─── RECORD SET ───

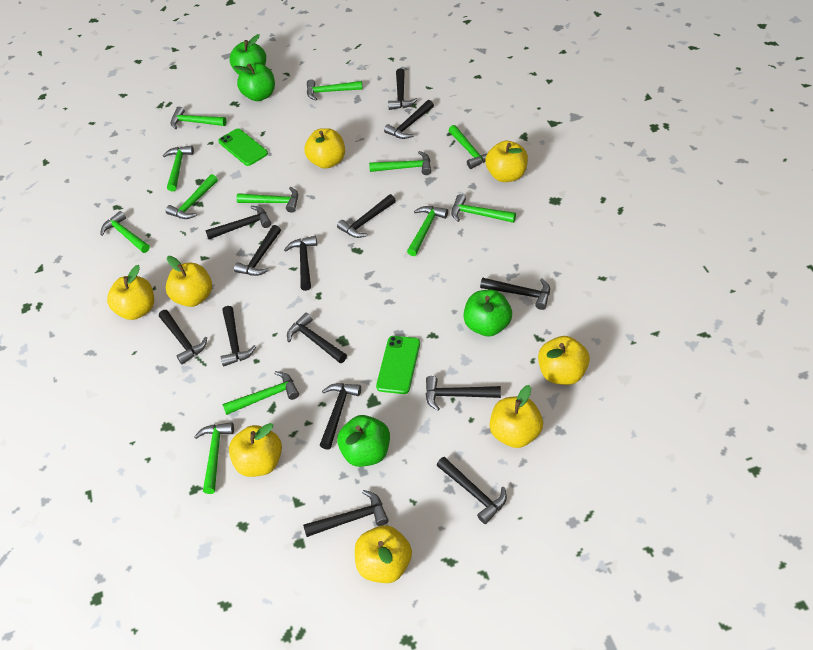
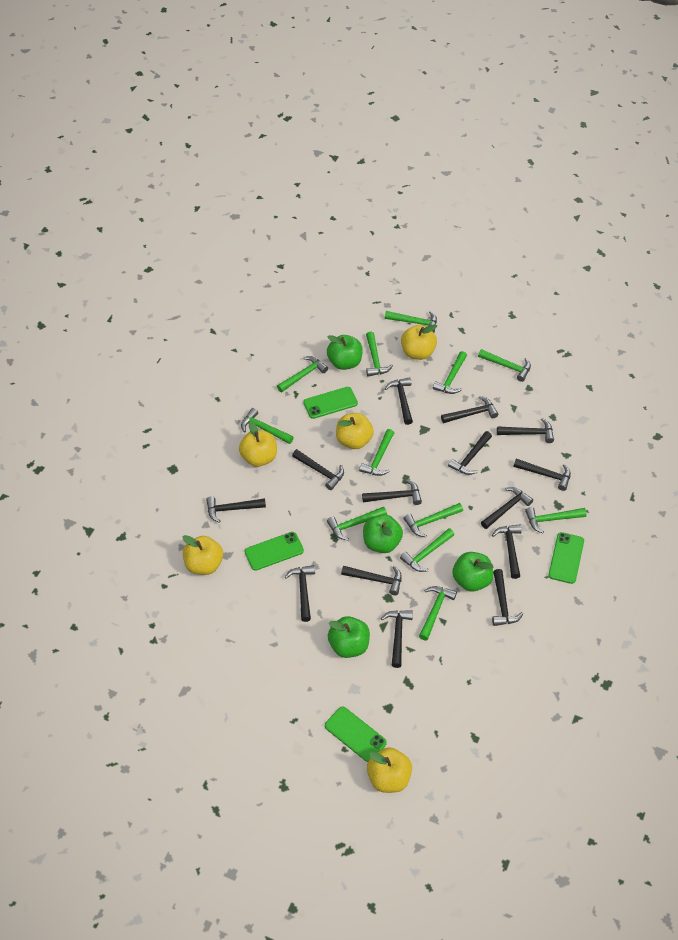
green phone: 2 -> 4
yellow apple: 8 -> 5

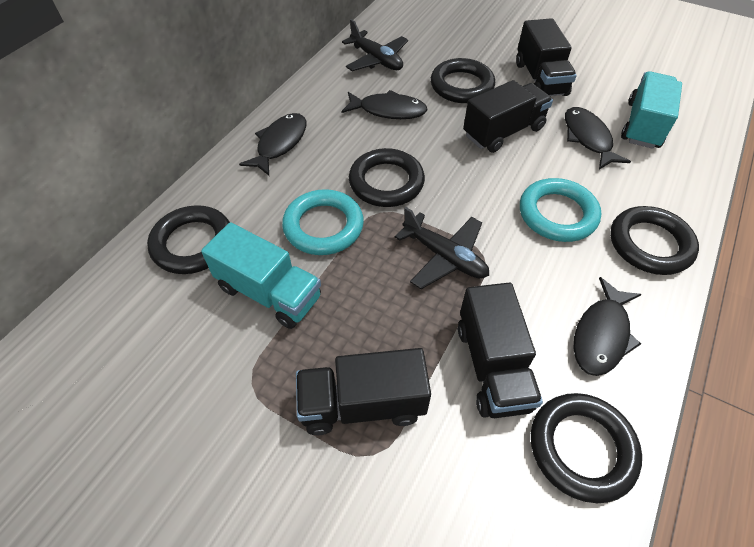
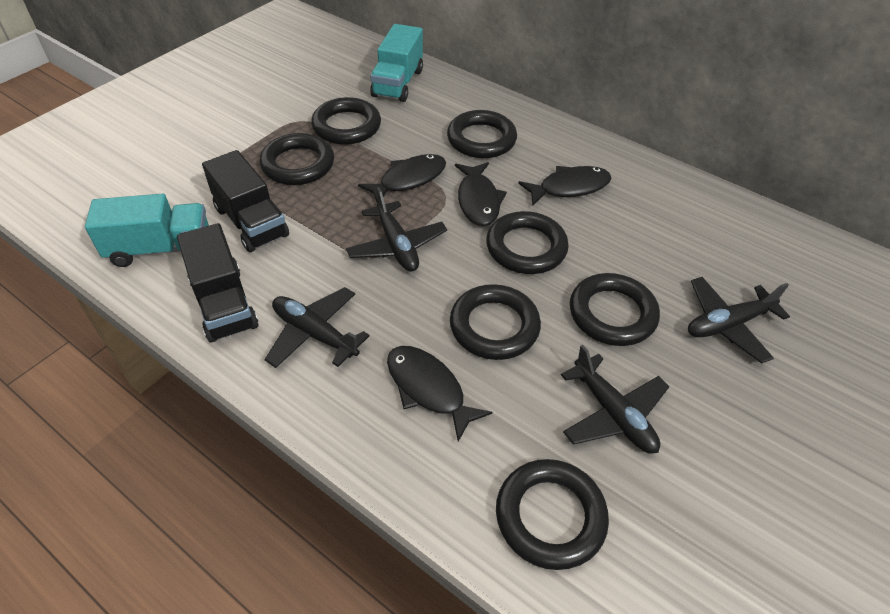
black plane: 2 -> 4
black ring: 5 -> 7
black truck: 4 -> 2
turquoise ring: 2 -> 0

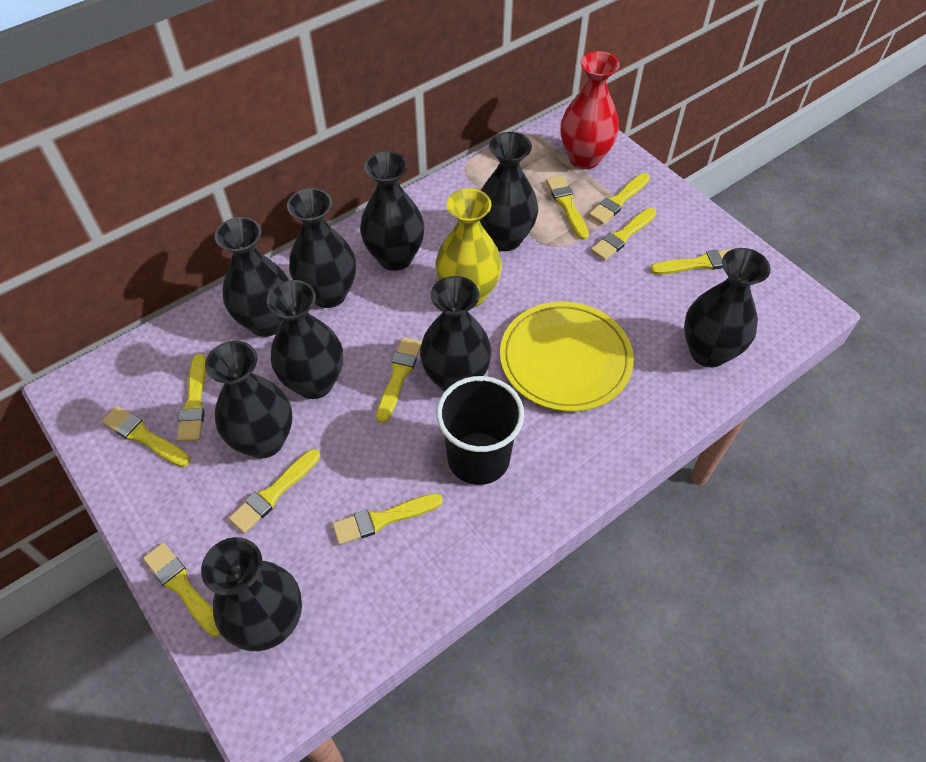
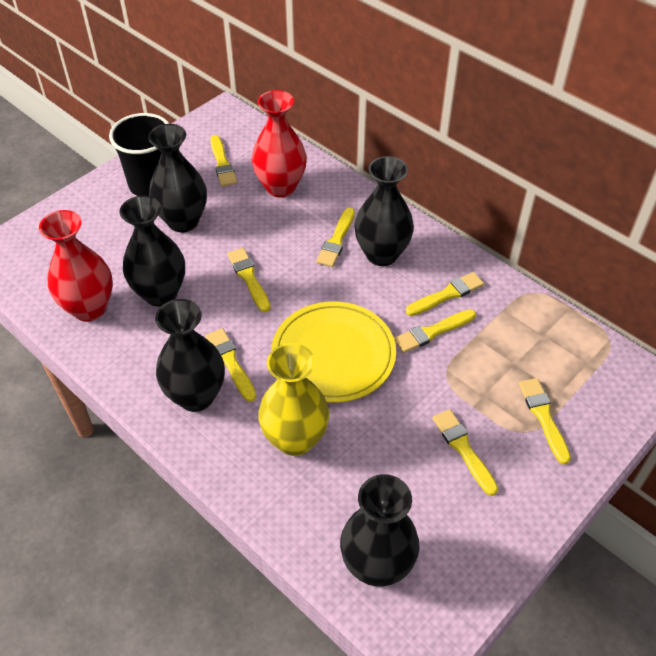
black vase: 9 -> 5
red vase: 1 -> 2
yellow brush: 10 -> 8

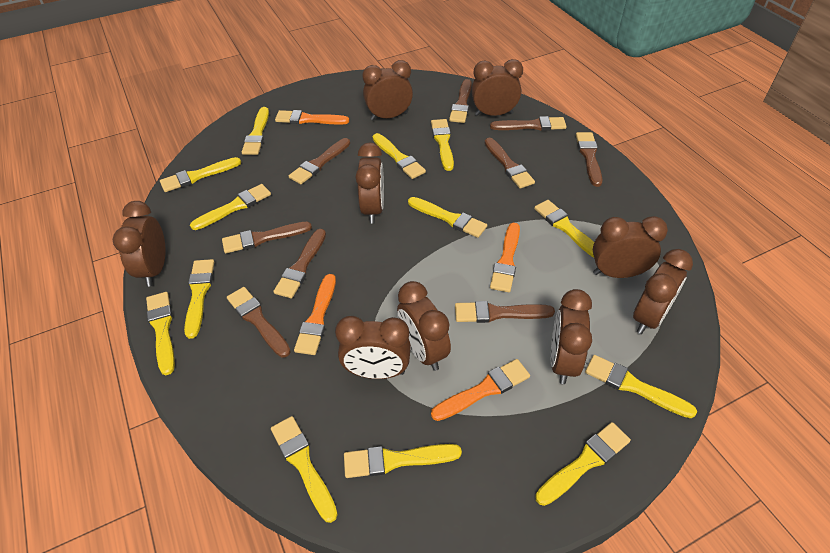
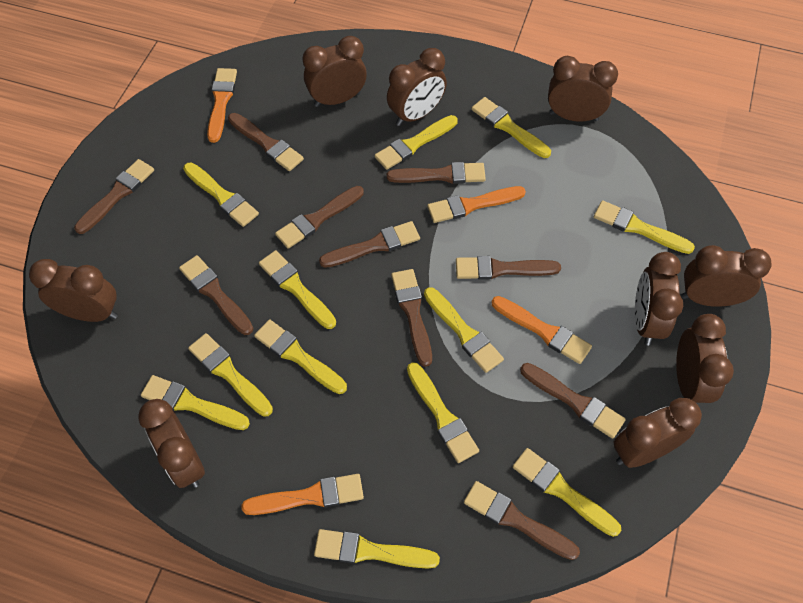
brown brush: 9 -> 10
yellow brush: 13 -> 12

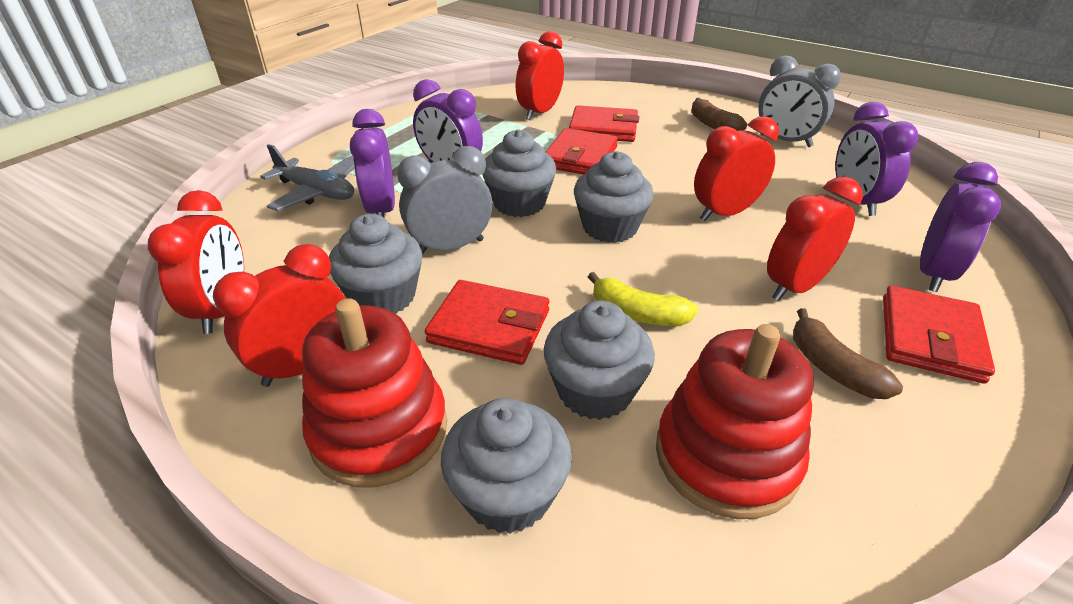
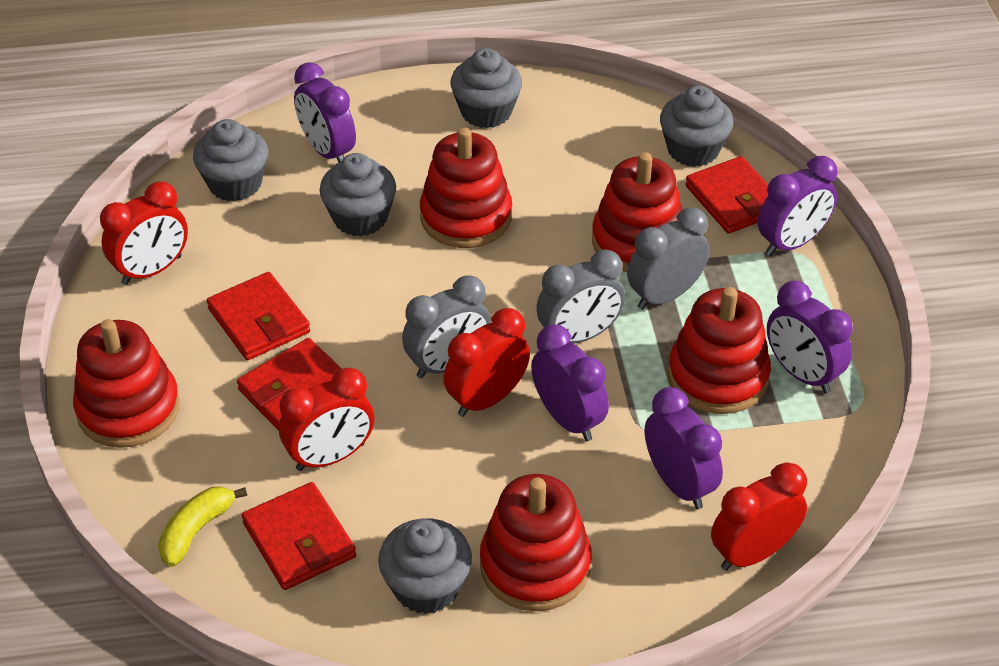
brown banana: 2 -> 0
grey clock: 2 -> 3
grey plane: 1 -> 0
purple clock: 4 -> 5
red clock: 5 -> 4
red stacking toy: 2 -> 5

───

_WORK ORDER_.
In the data above, find each line where the string "clock" appears, then copy it.

_SOLUTION TO THE EXERCISE_.
grey clock: 2 -> 3
purple clock: 4 -> 5
red clock: 5 -> 4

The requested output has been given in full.